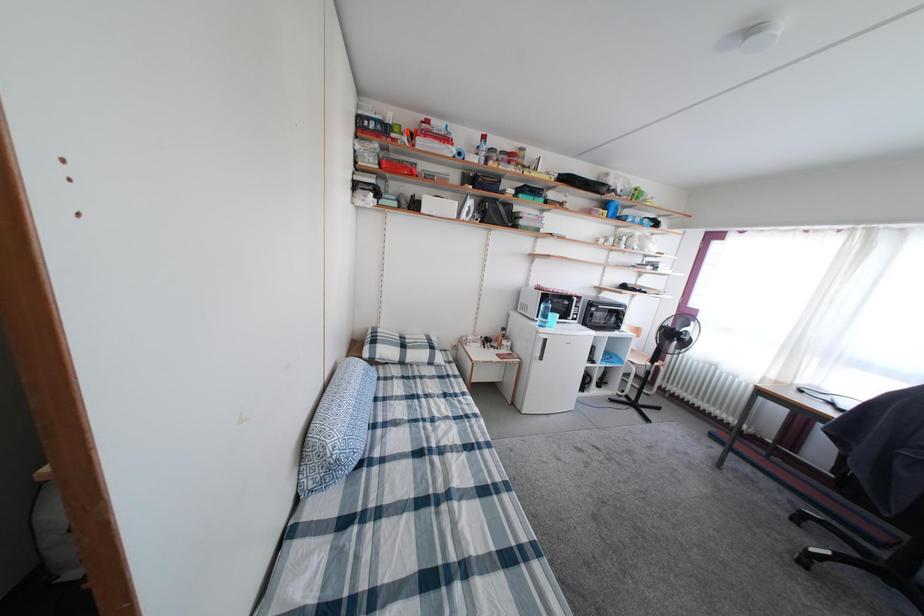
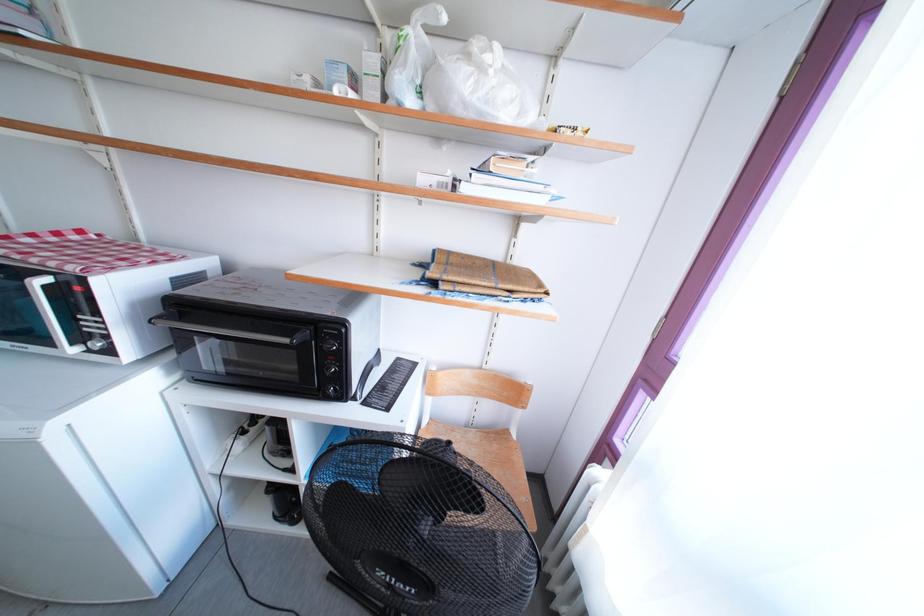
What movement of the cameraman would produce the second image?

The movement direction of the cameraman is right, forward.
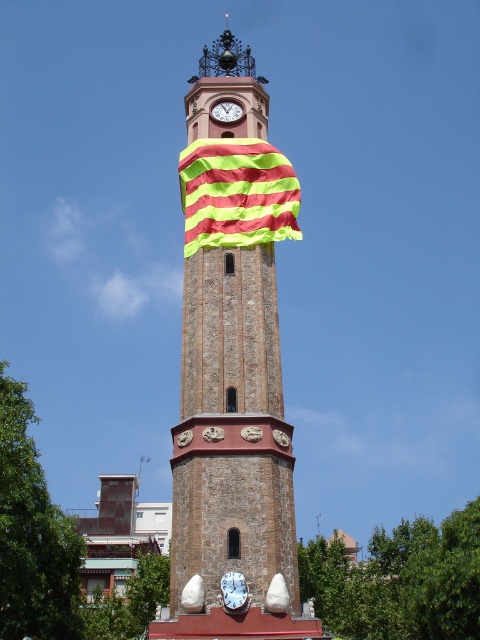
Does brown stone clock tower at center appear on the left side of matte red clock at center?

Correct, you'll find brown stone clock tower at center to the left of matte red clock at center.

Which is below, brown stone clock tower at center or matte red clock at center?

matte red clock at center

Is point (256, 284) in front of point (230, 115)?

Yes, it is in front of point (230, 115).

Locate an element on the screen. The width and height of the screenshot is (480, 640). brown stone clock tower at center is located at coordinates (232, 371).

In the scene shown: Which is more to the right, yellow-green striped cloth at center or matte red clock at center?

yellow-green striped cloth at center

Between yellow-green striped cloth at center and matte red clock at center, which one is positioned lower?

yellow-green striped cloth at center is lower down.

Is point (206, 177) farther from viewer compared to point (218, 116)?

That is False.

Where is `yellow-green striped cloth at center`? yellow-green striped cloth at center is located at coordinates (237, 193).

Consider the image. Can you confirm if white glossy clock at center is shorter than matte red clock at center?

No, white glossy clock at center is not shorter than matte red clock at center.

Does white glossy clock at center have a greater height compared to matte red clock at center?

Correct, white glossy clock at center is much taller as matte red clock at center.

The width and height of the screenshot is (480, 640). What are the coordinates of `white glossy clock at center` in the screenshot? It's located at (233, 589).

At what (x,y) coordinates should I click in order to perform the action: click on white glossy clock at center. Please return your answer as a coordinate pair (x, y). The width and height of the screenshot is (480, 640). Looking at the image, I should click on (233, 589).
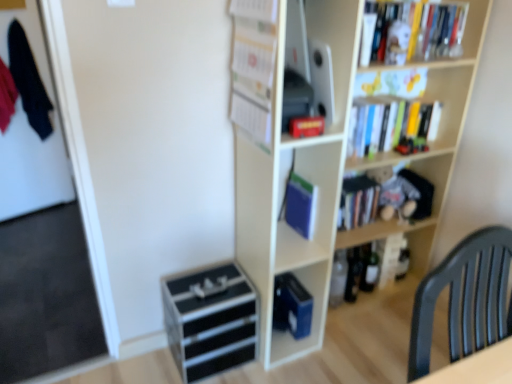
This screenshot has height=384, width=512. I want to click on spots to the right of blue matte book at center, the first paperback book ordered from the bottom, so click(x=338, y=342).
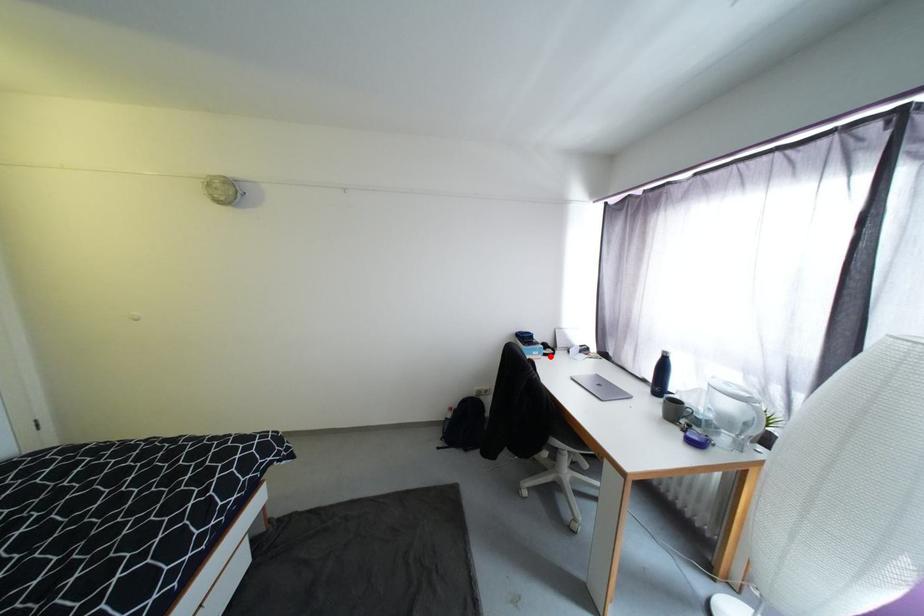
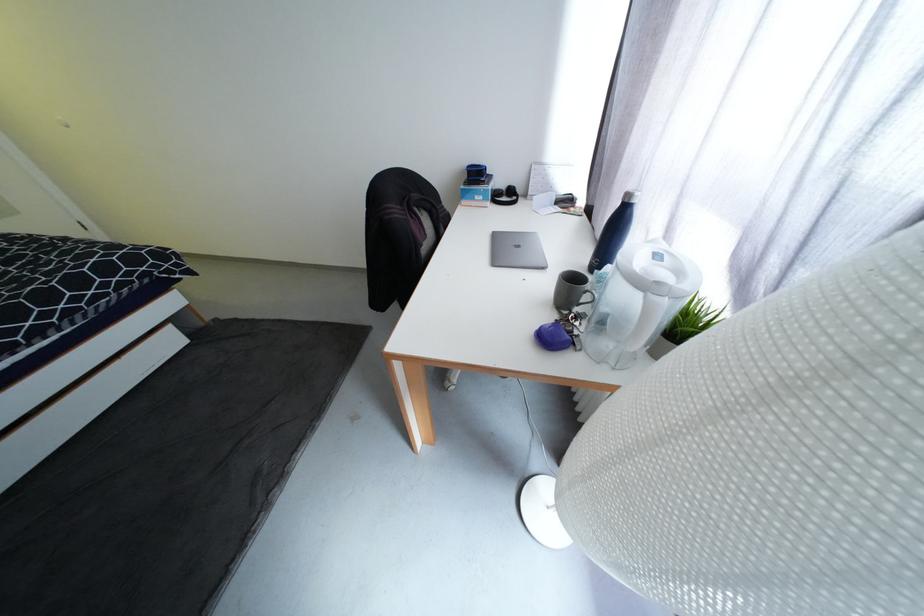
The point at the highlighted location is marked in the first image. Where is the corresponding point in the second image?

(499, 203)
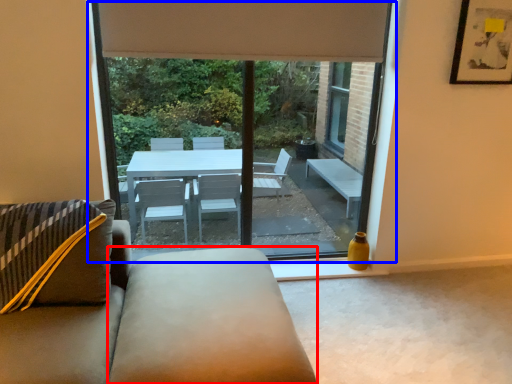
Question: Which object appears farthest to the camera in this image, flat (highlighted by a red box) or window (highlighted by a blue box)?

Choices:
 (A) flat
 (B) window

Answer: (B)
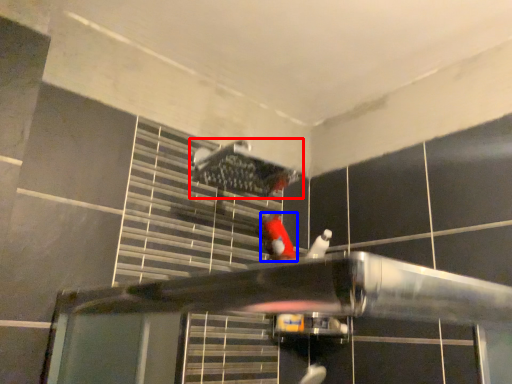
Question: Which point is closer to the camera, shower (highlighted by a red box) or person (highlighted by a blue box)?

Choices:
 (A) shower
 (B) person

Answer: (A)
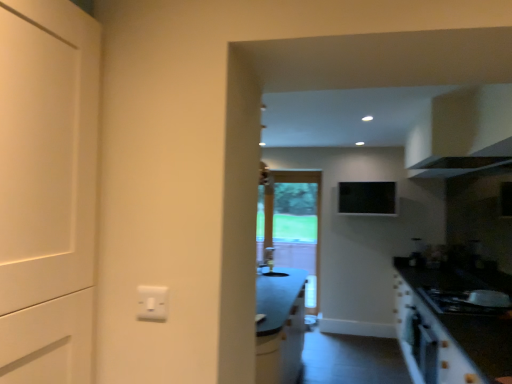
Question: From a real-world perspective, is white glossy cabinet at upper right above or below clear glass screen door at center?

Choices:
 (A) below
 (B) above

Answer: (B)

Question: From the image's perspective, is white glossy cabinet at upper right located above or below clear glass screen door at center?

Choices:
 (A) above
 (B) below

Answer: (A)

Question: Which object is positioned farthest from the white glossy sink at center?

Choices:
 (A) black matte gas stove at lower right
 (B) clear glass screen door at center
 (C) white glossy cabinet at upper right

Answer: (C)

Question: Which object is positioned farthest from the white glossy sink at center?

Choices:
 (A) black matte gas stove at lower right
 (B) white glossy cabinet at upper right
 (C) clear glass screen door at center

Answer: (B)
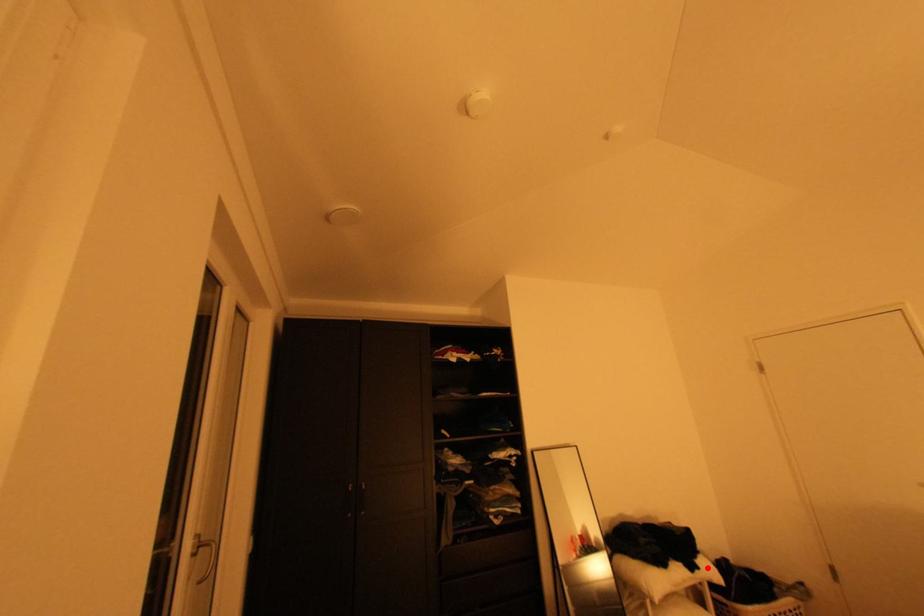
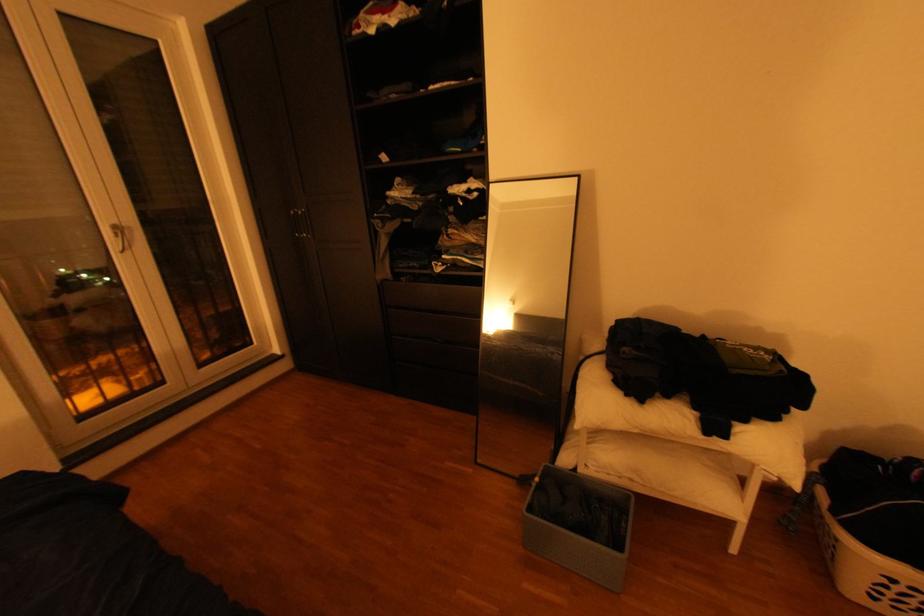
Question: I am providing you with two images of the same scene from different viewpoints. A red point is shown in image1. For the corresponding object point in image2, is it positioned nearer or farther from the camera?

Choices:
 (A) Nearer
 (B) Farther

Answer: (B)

........

Return the data word for word, starting at the line that contains "At what (x,y)" and ending with the last line of the data. Leave out the pictures.

Answer to this task:
At what (x,y) coordinates should I click in order to perform the action: click on white glossy clock at center. Please return your answer as a coordinate pair (x, y). The width and height of the screenshot is (480, 640). Looking at the image, I should click on (233, 589).
This screenshot has height=384, width=512. I want to click on spots to the right of blue matte book at center, the first paperback book ordered from the bottom, so click(x=338, y=342).
The point at the highlighted location is marked in the first image. Where is the corresponding point in the second image?

(499, 203)
Question: Which object appears farthest to the camera in this image, flat (highlighted by a red box) or window (highlighted by a blue box)?

Choices:
 (A) flat
 (B) window

Answer: (B)
Question: Which point is closer to the camera, shower (highlighted by a red box) or person (highlighted by a blue box)?

Choices:
 (A) shower
 (B) person

Answer: (A)
Question: From a real-world perspective, is white glossy cabinet at upper right above or below clear glass screen door at center?

Choices:
 (A) below
 (B) above

Answer: (B)

Question: From the image's perspective, is white glossy cabinet at upper right located above or below clear glass screen door at center?

Choices:
 (A) above
 (B) below

Answer: (A)

Question: Which object is positioned farthest from the white glossy sink at center?

Choices:
 (A) black matte gas stove at lower right
 (B) clear glass screen door at center
 (C) white glossy cabinet at upper right

Answer: (C)

Question: Which object is positioned farthest from the white glossy sink at center?

Choices:
 (A) black matte gas stove at lower right
 (B) white glossy cabinet at upper right
 (C) clear glass screen door at center

Answer: (B)
Question: I am providing you with two images of the same scene from different viewpoints. A red point is shown in image1. For the corresponding object point in image2, is it positioned nearer or farther from the camera?

Choices:
 (A) Nearer
 (B) Farther

Answer: (B)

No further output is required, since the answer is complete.